- WHAT THE TASK ASKS -
The answer must consist of every line below that contains the word "LIGHT".

- MATERIAL PROVIDED -

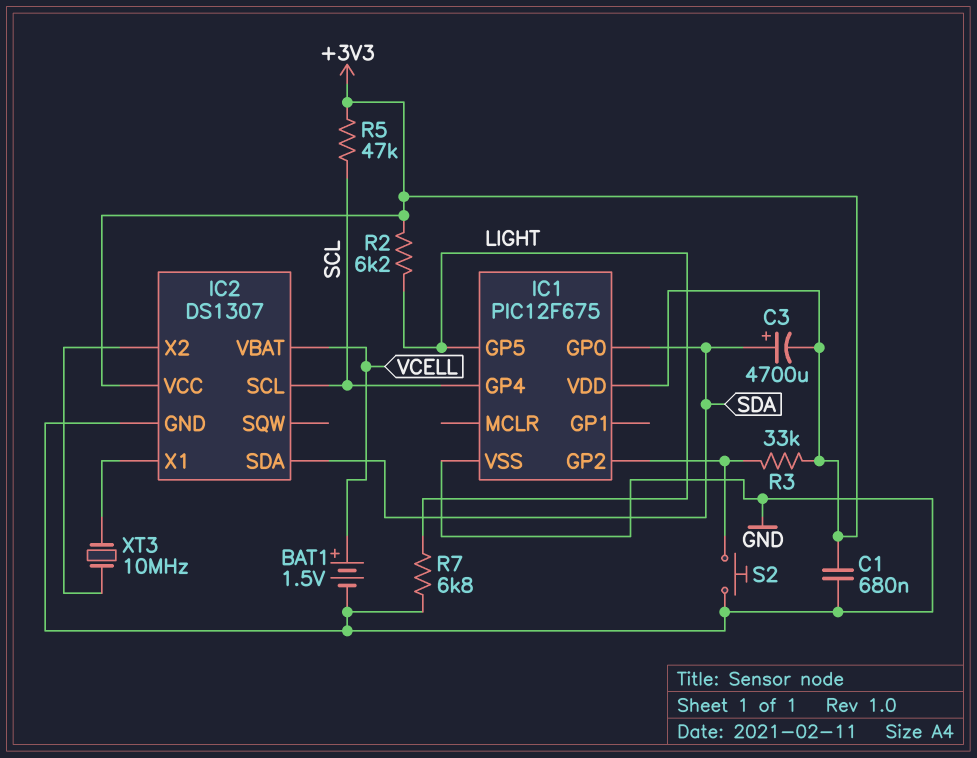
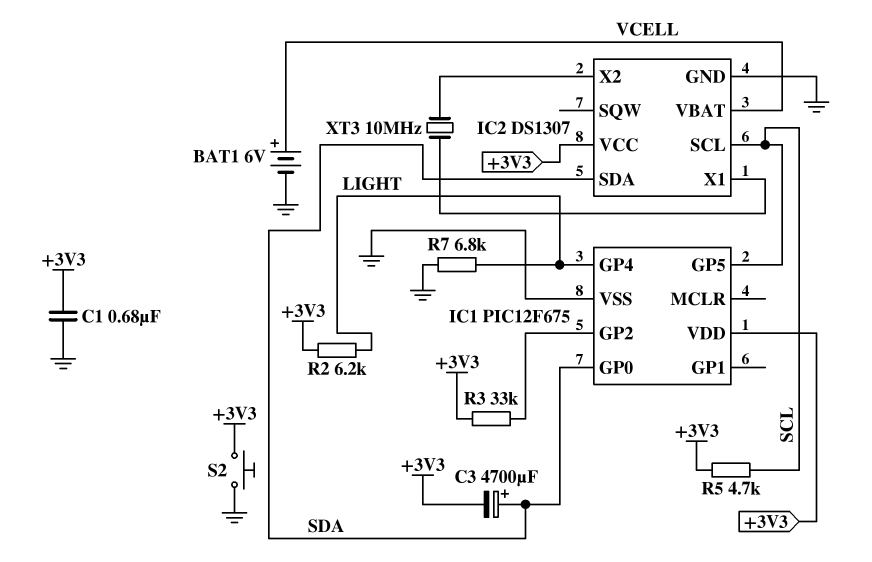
BAT1: 1.5V (plus VCELL, minus GND) -> 6V (plus VCELL, minus GND)
IC1 pin GP4: SCL -> LIGHT
IC1 pin GP5: LIGHT -> SCL
R5: 47k (+3V3, SCL) -> 4.7k (+3V3, SCL)
S2: button (GND, IC1/GP2) -> button (+3V3, GND)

- EXERCISE ANSWER -
IC1 pin GP4: SCL -> LIGHT
IC1 pin GP5: LIGHT -> SCL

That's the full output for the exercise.